Task instructions — Nothing outside the range below should be printed. Output exactly the lines from the line with "(672, 815) = (1031, 480): none -> black phone" to the line with "(798, 673) = (967, 244): pink", both included.

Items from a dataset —
———
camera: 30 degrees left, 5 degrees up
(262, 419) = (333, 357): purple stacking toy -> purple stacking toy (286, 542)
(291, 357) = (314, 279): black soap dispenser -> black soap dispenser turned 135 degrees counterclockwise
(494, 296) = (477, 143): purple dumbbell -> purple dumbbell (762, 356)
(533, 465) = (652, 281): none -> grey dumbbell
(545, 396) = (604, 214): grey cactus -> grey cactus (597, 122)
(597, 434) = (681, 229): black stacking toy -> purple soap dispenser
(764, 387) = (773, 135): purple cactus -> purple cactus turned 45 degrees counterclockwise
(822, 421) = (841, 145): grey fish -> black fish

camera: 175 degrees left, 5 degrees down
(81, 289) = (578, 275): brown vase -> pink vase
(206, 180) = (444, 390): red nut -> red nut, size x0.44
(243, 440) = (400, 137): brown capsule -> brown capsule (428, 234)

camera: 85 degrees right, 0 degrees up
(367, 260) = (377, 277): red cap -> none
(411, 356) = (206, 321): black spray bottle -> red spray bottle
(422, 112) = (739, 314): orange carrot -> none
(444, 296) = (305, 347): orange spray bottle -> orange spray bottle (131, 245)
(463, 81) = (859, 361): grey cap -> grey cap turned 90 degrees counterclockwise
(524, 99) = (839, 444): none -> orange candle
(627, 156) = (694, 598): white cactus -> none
———
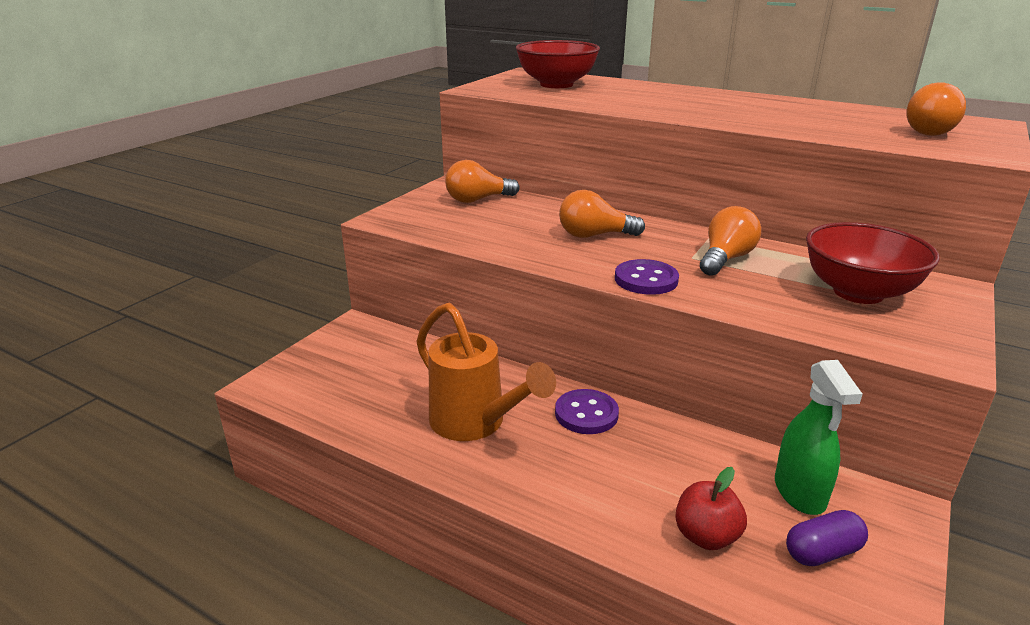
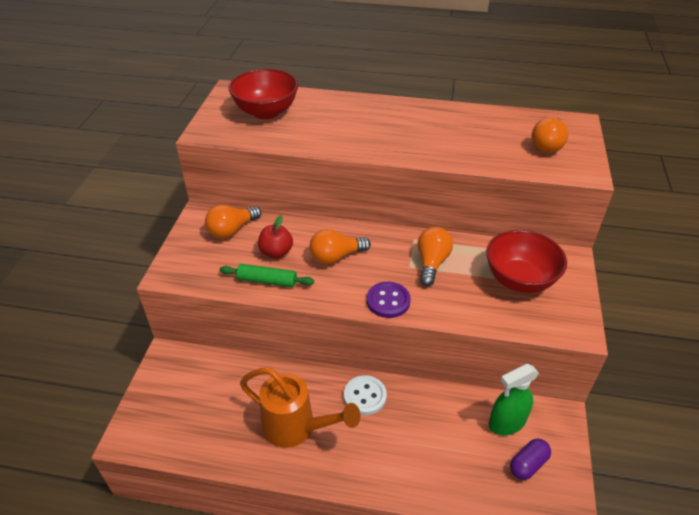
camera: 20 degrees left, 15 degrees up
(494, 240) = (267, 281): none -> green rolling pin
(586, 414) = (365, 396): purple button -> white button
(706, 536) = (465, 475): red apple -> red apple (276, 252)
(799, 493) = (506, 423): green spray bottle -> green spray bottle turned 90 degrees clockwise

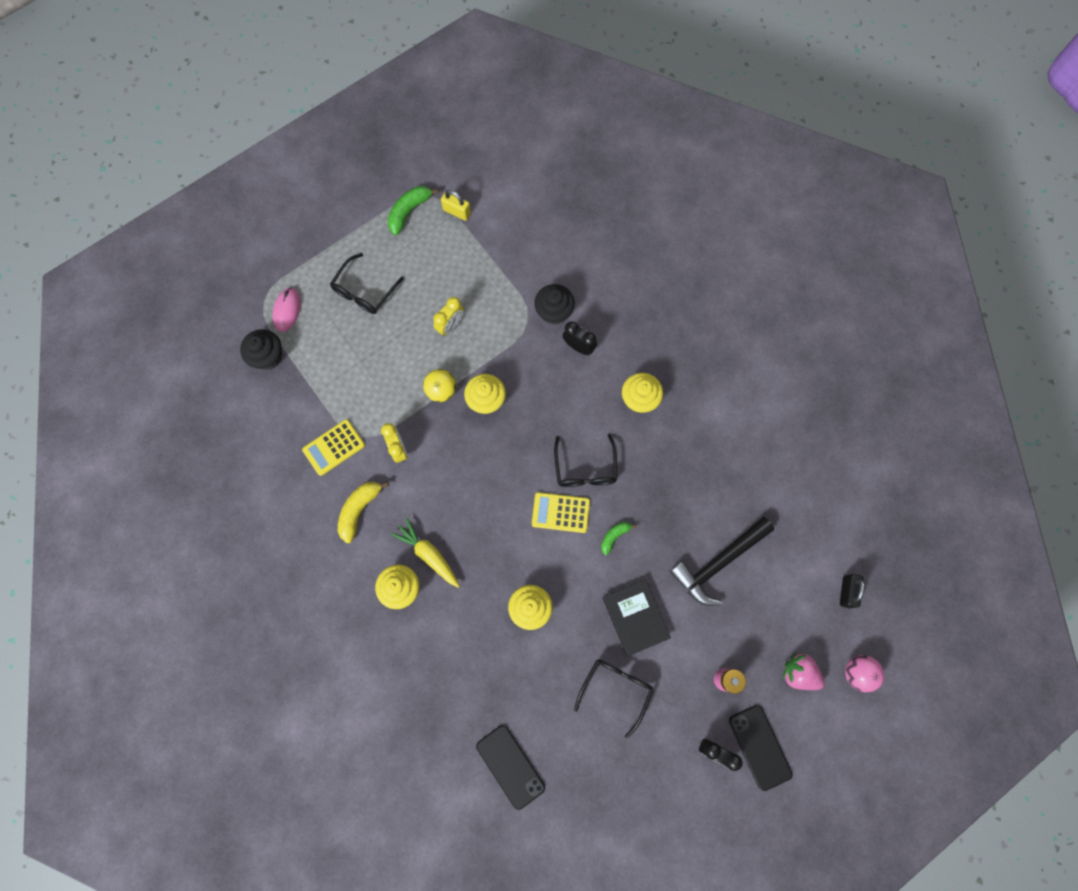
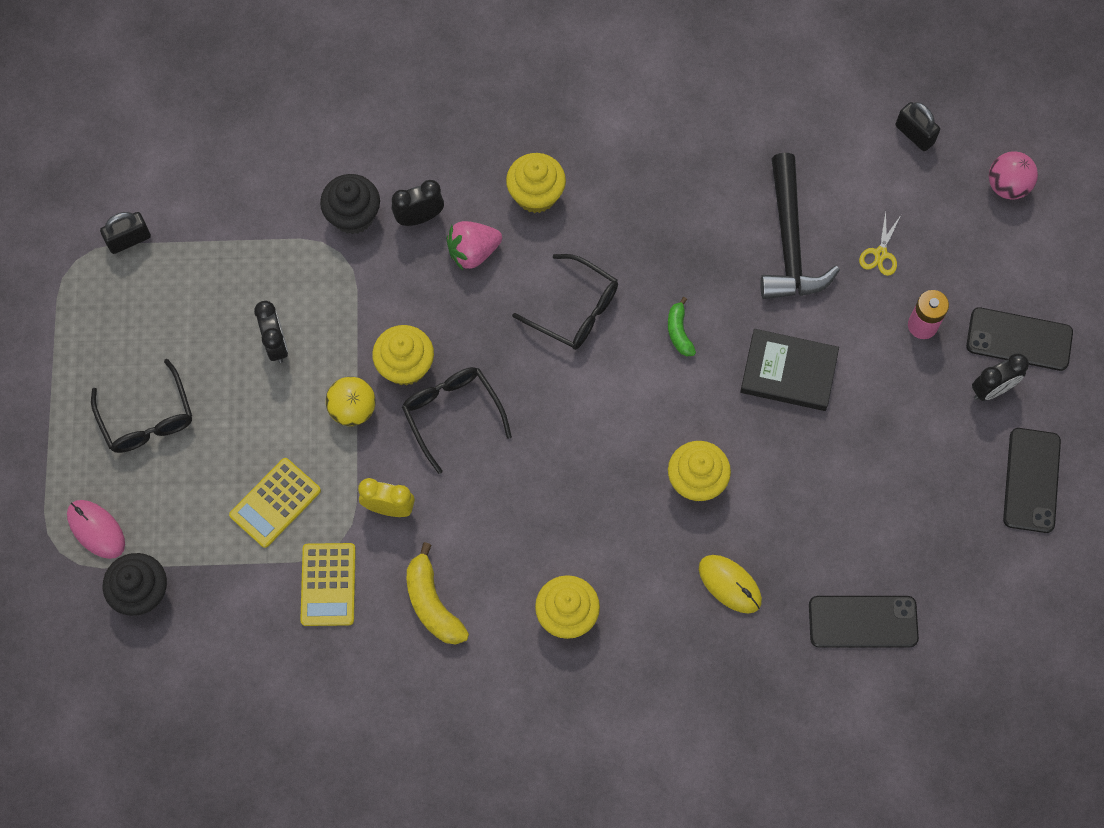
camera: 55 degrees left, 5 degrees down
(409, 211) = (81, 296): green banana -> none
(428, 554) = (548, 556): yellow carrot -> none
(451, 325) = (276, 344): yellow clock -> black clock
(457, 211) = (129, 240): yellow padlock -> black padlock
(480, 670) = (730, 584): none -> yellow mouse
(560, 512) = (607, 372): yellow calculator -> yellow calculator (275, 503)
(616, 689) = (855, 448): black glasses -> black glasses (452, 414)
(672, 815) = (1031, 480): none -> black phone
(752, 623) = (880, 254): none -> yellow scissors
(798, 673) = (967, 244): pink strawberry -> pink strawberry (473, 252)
———
Task solution —
(672, 815) = (1031, 480): none -> black phone
(752, 623) = (880, 254): none -> yellow scissors
(798, 673) = (967, 244): pink strawberry -> pink strawberry (473, 252)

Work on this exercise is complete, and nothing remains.